::: PROVIDED DATA

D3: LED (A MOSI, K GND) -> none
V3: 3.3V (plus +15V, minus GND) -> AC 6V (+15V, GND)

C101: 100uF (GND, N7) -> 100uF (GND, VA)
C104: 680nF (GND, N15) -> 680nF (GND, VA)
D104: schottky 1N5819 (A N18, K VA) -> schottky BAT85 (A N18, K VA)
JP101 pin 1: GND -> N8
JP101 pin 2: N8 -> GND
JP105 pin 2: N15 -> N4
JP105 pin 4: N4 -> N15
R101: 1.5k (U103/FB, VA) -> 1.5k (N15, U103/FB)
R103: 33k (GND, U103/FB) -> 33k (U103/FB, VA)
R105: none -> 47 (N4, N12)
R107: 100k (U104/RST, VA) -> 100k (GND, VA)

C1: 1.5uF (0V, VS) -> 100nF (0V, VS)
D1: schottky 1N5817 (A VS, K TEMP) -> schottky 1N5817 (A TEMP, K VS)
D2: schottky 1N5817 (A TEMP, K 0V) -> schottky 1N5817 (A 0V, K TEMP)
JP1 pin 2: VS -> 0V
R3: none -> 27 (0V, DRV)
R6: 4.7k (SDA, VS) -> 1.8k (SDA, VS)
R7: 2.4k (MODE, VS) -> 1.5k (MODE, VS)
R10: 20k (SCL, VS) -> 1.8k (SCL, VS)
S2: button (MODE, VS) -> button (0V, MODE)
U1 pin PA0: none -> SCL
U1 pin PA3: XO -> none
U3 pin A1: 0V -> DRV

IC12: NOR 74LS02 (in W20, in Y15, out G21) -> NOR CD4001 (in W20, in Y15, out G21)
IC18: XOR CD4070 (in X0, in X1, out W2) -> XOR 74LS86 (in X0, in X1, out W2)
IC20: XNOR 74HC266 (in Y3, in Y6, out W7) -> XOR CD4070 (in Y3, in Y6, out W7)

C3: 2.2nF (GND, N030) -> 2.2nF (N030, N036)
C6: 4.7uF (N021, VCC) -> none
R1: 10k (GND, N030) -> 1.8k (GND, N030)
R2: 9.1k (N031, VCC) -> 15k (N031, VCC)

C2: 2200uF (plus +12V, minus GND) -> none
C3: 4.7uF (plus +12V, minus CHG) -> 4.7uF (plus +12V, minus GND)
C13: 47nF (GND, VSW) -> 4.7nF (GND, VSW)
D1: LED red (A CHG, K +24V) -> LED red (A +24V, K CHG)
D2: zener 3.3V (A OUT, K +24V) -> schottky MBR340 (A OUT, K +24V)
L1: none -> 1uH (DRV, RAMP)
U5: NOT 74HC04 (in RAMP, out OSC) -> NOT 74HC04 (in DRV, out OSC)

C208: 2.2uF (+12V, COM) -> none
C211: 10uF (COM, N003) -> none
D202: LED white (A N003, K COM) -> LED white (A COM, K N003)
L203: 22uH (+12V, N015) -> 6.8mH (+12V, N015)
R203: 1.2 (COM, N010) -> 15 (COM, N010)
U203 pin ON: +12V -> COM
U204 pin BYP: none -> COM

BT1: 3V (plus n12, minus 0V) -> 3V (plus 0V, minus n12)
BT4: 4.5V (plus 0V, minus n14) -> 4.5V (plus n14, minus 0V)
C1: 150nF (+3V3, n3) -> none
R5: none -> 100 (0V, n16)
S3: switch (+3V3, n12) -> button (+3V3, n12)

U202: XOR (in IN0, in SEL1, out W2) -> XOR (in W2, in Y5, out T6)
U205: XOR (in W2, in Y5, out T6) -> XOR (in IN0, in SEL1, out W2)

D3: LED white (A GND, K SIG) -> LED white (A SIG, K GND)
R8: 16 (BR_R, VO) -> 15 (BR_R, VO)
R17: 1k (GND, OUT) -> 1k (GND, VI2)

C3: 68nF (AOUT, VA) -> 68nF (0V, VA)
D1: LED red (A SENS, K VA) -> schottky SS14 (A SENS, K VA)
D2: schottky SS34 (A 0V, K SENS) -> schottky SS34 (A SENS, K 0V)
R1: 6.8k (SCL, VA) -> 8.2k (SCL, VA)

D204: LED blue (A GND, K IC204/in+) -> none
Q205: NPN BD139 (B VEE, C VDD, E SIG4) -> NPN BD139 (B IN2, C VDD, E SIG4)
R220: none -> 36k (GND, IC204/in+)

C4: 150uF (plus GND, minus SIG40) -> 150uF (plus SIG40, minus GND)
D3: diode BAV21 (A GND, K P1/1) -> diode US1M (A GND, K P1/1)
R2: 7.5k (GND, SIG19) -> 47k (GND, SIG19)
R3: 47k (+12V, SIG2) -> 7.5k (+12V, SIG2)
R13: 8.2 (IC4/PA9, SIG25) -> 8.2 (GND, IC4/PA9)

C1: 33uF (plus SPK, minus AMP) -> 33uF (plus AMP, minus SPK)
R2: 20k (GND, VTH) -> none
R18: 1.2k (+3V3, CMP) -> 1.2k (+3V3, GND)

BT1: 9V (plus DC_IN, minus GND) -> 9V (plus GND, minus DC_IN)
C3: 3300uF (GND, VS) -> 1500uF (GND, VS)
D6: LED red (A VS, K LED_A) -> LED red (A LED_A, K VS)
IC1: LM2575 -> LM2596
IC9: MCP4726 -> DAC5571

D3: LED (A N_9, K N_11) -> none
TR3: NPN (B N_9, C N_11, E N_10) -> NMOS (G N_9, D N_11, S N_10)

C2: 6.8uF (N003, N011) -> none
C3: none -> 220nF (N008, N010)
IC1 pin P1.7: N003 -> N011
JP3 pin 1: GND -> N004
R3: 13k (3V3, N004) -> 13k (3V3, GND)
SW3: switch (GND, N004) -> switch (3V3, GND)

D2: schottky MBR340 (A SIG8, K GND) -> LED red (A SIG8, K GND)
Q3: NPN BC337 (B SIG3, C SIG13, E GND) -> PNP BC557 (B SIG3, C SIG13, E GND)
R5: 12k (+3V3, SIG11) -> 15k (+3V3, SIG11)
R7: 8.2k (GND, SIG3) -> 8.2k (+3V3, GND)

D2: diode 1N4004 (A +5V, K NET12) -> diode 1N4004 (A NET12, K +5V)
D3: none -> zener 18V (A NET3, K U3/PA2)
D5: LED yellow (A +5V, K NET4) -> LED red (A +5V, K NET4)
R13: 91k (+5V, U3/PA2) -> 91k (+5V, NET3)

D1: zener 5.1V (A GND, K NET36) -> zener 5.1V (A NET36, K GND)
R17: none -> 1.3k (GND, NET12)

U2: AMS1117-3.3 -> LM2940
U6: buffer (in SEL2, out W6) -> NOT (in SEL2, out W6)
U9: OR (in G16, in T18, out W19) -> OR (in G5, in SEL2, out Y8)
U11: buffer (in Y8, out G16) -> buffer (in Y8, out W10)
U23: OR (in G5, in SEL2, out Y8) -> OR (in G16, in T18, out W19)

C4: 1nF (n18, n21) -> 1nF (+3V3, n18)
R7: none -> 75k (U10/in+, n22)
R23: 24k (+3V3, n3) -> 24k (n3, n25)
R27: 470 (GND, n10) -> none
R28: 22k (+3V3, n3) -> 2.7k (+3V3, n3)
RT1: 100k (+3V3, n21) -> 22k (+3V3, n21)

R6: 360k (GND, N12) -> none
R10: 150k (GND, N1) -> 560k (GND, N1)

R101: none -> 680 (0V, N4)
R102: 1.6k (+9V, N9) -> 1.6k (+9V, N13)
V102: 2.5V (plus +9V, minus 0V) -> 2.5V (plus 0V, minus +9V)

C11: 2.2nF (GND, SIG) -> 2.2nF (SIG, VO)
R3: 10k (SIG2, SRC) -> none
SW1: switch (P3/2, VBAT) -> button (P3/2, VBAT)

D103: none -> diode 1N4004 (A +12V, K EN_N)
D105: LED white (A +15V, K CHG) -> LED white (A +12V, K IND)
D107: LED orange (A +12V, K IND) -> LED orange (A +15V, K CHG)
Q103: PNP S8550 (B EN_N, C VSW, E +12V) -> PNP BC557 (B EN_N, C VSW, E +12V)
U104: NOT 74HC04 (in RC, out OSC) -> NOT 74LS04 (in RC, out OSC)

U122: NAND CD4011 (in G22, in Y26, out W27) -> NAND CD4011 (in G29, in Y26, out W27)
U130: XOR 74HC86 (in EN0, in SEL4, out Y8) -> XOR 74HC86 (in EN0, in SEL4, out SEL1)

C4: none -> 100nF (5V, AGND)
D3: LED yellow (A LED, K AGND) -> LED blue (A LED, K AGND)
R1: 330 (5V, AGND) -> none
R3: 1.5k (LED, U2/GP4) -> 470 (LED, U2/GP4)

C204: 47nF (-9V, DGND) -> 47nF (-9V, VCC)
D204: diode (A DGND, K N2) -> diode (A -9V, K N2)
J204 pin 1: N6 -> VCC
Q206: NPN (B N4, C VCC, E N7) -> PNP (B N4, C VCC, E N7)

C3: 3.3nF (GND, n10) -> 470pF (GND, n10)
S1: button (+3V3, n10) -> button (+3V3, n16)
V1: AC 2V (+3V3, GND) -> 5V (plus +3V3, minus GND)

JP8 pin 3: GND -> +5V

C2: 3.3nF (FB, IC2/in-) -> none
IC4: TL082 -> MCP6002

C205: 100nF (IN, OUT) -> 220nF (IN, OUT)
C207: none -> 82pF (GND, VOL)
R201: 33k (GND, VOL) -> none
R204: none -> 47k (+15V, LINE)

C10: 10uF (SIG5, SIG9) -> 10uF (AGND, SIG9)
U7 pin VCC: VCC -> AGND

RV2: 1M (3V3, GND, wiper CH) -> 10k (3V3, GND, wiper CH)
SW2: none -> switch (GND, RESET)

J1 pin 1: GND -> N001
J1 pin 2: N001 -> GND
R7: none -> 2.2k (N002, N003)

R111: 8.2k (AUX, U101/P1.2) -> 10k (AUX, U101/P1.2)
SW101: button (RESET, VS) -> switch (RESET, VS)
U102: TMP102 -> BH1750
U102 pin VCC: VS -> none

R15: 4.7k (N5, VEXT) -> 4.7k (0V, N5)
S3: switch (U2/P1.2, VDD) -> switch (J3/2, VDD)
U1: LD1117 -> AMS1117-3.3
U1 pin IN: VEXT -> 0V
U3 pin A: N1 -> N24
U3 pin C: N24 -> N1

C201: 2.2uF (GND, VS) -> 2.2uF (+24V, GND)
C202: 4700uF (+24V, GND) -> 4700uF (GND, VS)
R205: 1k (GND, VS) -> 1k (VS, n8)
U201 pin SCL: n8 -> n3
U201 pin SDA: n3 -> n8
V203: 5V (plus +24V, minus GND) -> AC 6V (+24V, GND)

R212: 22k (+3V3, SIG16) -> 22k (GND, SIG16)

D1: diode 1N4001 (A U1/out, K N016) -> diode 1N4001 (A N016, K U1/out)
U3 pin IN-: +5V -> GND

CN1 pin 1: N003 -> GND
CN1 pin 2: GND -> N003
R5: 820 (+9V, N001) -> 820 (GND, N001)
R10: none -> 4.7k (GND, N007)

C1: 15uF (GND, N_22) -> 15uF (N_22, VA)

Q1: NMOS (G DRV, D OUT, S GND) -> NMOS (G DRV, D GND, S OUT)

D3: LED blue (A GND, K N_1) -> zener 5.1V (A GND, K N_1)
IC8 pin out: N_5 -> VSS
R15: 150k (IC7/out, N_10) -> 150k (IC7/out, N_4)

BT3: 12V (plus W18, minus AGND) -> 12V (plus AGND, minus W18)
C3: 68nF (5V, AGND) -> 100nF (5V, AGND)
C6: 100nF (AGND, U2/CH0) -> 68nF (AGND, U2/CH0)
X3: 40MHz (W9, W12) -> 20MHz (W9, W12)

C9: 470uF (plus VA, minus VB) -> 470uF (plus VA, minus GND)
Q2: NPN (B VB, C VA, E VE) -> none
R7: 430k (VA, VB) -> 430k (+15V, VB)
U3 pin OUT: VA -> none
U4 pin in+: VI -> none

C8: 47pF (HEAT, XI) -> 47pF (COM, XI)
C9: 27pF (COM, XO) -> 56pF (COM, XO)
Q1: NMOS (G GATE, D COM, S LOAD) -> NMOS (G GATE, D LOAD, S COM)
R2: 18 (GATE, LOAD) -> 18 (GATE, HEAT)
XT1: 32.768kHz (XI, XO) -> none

::::::

TASK TO COMPLETE: After locating the line holding "C207: none -> 82pF (GND, VOL)" above, output exactly that line and every line after it through the line holding "C3: 68nF (5V, AGND) -> 100nF (5V, AGND)". Include nothing else.

ANSWER SPACE:
C207: none -> 82pF (GND, VOL)
R201: 33k (GND, VOL) -> none
R204: none -> 47k (+15V, LINE)

C10: 10uF (SIG5, SIG9) -> 10uF (AGND, SIG9)
U7 pin VCC: VCC -> AGND

RV2: 1M (3V3, GND, wiper CH) -> 10k (3V3, GND, wiper CH)
SW2: none -> switch (GND, RESET)

J1 pin 1: GND -> N001
J1 pin 2: N001 -> GND
R7: none -> 2.2k (N002, N003)

R111: 8.2k (AUX, U101/P1.2) -> 10k (AUX, U101/P1.2)
SW101: button (RESET, VS) -> switch (RESET, VS)
U102: TMP102 -> BH1750
U102 pin VCC: VS -> none

R15: 4.7k (N5, VEXT) -> 4.7k (0V, N5)
S3: switch (U2/P1.2, VDD) -> switch (J3/2, VDD)
U1: LD1117 -> AMS1117-3.3
U1 pin IN: VEXT -> 0V
U3 pin A: N1 -> N24
U3 pin C: N24 -> N1

C201: 2.2uF (GND, VS) -> 2.2uF (+24V, GND)
C202: 4700uF (+24V, GND) -> 4700uF (GND, VS)
R205: 1k (GND, VS) -> 1k (VS, n8)
U201 pin SCL: n8 -> n3
U201 pin SDA: n3 -> n8
V203: 5V (plus +24V, minus GND) -> AC 6V (+24V, GND)

R212: 22k (+3V3, SIG16) -> 22k (GND, SIG16)

D1: diode 1N4001 (A U1/out, K N016) -> diode 1N4001 (A N016, K U1/out)
U3 pin IN-: +5V -> GND

CN1 pin 1: N003 -> GND
CN1 pin 2: GND -> N003
R5: 820 (+9V, N001) -> 820 (GND, N001)
R10: none -> 4.7k (GND, N007)

C1: 15uF (GND, N_22) -> 15uF (N_22, VA)

Q1: NMOS (G DRV, D OUT, S GND) -> NMOS (G DRV, D GND, S OUT)

D3: LED blue (A GND, K N_1) -> zener 5.1V (A GND, K N_1)
IC8 pin out: N_5 -> VSS
R15: 150k (IC7/out, N_10) -> 150k (IC7/out, N_4)

BT3: 12V (plus W18, minus AGND) -> 12V (plus AGND, minus W18)
C3: 68nF (5V, AGND) -> 100nF (5V, AGND)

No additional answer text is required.